YOUR INSTRUCTIONS: Among the lines of data below, reproduce only those from the one with "DHT: DHT11 -> AM2302" through the one with "GPS3 pin RX: TX -> MO", exactly as they stand, both ends included.

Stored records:

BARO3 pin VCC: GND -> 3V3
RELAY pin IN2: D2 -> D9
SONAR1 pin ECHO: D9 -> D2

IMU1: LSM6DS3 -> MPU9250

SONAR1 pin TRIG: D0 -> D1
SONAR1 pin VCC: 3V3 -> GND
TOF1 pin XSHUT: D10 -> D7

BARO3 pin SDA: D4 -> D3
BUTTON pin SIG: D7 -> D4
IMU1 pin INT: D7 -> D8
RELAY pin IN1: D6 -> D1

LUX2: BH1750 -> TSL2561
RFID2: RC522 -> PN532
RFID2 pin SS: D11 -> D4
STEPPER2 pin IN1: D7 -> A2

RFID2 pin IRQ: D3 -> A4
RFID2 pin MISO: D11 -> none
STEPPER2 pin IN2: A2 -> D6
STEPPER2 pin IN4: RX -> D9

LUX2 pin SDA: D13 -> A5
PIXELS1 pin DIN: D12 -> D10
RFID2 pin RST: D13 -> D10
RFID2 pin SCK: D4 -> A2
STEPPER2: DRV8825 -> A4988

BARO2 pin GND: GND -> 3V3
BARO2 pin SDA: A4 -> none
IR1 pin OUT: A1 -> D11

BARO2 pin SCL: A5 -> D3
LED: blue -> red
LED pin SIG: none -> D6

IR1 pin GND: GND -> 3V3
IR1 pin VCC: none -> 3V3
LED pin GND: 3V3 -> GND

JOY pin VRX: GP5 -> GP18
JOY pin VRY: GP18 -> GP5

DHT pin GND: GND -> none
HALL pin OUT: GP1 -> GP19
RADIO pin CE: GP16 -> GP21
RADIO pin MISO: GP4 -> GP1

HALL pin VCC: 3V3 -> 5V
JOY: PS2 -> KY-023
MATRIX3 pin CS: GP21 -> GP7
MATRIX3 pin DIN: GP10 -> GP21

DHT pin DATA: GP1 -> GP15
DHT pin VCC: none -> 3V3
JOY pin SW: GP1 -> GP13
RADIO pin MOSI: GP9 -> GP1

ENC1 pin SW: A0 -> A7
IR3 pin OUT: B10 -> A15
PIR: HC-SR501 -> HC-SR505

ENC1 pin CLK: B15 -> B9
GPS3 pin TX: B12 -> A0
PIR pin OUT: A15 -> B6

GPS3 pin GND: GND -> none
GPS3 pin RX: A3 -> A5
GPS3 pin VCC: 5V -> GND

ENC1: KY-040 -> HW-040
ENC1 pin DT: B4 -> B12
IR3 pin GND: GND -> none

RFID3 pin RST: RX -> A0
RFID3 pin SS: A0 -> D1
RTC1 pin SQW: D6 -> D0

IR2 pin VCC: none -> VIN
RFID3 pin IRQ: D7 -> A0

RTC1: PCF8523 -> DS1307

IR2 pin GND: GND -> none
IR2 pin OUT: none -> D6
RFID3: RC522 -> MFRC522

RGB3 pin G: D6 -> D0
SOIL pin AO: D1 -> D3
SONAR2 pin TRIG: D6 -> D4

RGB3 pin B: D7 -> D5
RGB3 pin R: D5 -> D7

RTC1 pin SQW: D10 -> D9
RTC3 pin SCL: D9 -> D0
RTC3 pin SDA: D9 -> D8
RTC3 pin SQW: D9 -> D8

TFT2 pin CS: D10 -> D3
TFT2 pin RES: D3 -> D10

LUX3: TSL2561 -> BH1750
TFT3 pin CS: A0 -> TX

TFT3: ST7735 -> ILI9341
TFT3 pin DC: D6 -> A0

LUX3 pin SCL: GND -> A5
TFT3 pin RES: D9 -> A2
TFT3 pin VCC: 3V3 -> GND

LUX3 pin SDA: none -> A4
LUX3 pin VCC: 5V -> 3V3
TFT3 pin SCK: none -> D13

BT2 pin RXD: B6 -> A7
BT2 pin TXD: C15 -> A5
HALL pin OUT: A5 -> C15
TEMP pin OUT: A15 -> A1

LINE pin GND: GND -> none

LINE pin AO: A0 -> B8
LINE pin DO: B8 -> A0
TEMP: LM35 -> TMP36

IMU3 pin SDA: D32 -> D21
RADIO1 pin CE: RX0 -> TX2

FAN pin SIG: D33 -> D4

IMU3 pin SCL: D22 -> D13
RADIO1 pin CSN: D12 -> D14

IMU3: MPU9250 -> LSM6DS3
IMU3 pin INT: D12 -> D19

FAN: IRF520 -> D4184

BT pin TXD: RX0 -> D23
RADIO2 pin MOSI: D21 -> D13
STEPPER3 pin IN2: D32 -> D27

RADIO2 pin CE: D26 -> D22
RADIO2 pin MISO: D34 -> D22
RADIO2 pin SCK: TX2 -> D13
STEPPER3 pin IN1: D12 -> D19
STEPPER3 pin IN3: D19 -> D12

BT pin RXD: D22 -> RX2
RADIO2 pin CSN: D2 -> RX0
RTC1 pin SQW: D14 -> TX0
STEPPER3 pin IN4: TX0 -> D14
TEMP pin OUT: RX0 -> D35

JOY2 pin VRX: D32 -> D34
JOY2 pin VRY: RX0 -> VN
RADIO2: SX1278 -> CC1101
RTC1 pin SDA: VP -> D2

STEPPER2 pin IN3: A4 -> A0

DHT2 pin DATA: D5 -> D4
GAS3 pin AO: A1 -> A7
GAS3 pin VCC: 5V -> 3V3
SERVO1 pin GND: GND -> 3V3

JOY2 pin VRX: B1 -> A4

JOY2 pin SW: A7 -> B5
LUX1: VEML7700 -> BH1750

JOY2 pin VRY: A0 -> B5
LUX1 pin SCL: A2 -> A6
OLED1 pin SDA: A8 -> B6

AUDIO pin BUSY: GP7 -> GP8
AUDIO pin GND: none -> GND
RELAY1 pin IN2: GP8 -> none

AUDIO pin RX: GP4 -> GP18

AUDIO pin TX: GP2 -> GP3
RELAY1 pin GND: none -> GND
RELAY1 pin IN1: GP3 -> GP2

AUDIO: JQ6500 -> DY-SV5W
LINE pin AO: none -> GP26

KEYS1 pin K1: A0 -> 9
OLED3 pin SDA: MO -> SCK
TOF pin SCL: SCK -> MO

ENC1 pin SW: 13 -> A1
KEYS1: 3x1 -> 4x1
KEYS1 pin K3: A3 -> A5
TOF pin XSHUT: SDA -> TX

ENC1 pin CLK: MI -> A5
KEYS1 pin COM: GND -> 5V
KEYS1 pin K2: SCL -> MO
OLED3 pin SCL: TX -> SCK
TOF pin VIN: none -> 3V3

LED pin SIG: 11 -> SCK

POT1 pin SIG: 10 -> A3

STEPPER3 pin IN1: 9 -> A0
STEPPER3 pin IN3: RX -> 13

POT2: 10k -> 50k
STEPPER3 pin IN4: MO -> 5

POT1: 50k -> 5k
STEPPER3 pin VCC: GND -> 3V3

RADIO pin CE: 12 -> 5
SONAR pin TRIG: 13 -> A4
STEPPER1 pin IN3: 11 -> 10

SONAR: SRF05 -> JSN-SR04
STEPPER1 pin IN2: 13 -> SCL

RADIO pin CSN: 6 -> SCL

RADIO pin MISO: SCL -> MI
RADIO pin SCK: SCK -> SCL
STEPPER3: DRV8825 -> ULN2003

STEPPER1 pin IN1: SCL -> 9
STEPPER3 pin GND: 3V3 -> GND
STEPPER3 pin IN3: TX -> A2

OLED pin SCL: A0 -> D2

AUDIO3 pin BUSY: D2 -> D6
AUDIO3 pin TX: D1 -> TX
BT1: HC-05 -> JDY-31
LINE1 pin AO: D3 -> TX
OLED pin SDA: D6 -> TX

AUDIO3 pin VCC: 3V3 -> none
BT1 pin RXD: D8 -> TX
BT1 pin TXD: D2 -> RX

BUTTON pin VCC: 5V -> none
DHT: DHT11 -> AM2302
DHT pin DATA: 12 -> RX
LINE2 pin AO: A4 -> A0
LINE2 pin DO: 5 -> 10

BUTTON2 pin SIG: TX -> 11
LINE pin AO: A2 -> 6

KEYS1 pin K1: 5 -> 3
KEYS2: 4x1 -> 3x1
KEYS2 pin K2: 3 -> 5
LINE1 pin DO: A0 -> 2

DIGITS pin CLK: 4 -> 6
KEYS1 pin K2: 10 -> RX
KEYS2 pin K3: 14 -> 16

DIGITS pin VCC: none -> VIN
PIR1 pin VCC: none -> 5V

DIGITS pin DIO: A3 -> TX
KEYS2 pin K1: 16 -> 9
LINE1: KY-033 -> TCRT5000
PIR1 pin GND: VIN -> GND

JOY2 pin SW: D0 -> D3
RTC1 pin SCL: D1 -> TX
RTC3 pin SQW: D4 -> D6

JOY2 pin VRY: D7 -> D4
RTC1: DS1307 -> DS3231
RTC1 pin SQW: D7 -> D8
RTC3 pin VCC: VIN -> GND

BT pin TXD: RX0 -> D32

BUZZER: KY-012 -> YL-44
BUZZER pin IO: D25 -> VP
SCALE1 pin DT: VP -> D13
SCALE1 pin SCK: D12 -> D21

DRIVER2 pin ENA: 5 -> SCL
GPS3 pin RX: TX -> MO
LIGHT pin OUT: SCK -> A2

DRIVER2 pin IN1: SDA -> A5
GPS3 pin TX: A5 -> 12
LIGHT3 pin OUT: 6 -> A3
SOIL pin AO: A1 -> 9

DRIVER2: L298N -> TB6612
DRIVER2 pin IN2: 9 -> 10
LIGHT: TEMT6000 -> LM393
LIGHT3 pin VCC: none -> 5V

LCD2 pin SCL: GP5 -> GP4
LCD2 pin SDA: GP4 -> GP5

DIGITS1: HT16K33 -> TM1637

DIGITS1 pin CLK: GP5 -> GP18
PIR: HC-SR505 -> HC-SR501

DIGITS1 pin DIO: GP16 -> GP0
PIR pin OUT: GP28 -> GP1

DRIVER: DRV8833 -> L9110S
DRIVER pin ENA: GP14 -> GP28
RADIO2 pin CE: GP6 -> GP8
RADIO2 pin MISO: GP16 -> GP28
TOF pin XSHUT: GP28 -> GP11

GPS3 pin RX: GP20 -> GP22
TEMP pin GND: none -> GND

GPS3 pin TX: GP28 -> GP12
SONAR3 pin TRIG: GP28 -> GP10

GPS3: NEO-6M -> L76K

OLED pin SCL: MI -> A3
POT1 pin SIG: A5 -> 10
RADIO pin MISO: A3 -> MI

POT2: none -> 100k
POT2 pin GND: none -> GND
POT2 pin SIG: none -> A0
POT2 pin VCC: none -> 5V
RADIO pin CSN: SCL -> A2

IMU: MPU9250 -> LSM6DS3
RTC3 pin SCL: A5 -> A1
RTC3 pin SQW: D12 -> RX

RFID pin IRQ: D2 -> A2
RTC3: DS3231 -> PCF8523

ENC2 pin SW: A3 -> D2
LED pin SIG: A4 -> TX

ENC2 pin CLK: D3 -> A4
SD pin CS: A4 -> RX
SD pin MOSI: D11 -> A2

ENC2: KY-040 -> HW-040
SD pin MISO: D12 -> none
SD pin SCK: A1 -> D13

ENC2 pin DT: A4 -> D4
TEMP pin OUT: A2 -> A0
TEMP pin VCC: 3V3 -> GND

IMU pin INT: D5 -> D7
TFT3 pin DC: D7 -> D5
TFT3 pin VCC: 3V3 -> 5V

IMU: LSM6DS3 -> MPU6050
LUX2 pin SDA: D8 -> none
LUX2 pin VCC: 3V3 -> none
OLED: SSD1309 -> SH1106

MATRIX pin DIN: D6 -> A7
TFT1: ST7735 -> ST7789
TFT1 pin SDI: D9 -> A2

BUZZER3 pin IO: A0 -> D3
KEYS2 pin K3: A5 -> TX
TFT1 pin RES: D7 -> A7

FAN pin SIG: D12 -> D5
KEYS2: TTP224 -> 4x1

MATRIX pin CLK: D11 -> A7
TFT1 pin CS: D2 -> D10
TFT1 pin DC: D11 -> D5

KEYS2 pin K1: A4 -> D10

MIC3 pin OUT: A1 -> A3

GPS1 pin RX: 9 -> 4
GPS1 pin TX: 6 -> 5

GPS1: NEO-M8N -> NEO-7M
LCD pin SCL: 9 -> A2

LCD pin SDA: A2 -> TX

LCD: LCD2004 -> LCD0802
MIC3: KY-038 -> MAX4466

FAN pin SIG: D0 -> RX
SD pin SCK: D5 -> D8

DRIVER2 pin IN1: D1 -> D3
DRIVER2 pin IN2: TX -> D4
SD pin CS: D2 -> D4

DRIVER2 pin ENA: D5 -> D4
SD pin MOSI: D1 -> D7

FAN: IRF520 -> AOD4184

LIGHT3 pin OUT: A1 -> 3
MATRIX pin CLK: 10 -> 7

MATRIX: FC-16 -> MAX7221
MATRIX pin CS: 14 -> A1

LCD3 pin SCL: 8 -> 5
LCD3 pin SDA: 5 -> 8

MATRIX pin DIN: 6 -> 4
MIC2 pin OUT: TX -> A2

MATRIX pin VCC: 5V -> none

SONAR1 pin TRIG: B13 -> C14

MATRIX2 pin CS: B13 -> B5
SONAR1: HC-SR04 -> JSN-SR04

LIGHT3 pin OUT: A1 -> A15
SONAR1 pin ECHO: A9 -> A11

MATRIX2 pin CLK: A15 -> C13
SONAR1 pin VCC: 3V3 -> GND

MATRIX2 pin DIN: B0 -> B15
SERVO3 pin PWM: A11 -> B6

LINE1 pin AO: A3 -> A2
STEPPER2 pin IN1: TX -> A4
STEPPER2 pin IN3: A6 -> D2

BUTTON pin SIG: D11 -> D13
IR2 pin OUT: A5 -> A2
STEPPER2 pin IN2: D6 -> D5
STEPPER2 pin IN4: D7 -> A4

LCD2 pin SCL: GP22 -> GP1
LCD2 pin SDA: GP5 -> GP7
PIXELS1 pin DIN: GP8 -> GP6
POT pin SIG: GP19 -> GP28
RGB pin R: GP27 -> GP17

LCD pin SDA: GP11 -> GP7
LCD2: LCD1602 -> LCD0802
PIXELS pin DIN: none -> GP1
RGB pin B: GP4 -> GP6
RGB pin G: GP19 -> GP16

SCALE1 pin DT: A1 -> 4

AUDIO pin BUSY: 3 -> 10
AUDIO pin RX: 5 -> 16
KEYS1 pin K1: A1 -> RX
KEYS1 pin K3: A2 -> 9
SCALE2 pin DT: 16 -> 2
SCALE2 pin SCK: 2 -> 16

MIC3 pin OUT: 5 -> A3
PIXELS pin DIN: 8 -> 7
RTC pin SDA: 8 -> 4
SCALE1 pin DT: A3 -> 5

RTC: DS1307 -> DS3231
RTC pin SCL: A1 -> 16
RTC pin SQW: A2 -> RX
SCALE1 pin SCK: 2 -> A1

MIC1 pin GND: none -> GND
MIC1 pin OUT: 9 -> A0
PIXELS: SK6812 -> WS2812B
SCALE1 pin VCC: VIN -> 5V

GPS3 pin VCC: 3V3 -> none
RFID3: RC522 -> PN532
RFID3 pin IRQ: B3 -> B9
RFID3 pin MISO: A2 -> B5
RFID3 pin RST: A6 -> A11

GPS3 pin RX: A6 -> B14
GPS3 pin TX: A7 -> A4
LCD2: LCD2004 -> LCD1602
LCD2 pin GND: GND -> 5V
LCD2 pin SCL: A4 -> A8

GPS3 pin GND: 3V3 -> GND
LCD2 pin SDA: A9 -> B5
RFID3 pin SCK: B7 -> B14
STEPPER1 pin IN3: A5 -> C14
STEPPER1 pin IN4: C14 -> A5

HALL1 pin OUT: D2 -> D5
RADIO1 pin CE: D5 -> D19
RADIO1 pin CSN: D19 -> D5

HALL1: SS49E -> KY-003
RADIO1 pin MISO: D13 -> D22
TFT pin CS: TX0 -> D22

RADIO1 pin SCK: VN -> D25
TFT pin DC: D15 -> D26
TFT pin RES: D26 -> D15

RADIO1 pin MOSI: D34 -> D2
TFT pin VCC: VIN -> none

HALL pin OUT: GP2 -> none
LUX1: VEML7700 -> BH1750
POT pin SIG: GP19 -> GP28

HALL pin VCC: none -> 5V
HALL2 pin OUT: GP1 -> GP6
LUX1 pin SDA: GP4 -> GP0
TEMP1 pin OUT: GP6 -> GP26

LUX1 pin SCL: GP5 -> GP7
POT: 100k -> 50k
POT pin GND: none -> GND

TASK SOLUTION:
DHT: DHT11 -> AM2302
DHT pin DATA: 12 -> RX
LINE2 pin AO: A4 -> A0
LINE2 pin DO: 5 -> 10

BUTTON2 pin SIG: TX -> 11
LINE pin AO: A2 -> 6

KEYS1 pin K1: 5 -> 3
KEYS2: 4x1 -> 3x1
KEYS2 pin K2: 3 -> 5
LINE1 pin DO: A0 -> 2

DIGITS pin CLK: 4 -> 6
KEYS1 pin K2: 10 -> RX
KEYS2 pin K3: 14 -> 16

DIGITS pin VCC: none -> VIN
PIR1 pin VCC: none -> 5V

DIGITS pin DIO: A3 -> TX
KEYS2 pin K1: 16 -> 9
LINE1: KY-033 -> TCRT5000
PIR1 pin GND: VIN -> GND

JOY2 pin SW: D0 -> D3
RTC1 pin SCL: D1 -> TX
RTC3 pin SQW: D4 -> D6

JOY2 pin VRY: D7 -> D4
RTC1: DS1307 -> DS3231
RTC1 pin SQW: D7 -> D8
RTC3 pin VCC: VIN -> GND

BT pin TXD: RX0 -> D32

BUZZER: KY-012 -> YL-44
BUZZER pin IO: D25 -> VP
SCALE1 pin DT: VP -> D13
SCALE1 pin SCK: D12 -> D21

DRIVER2 pin ENA: 5 -> SCL
GPS3 pin RX: TX -> MO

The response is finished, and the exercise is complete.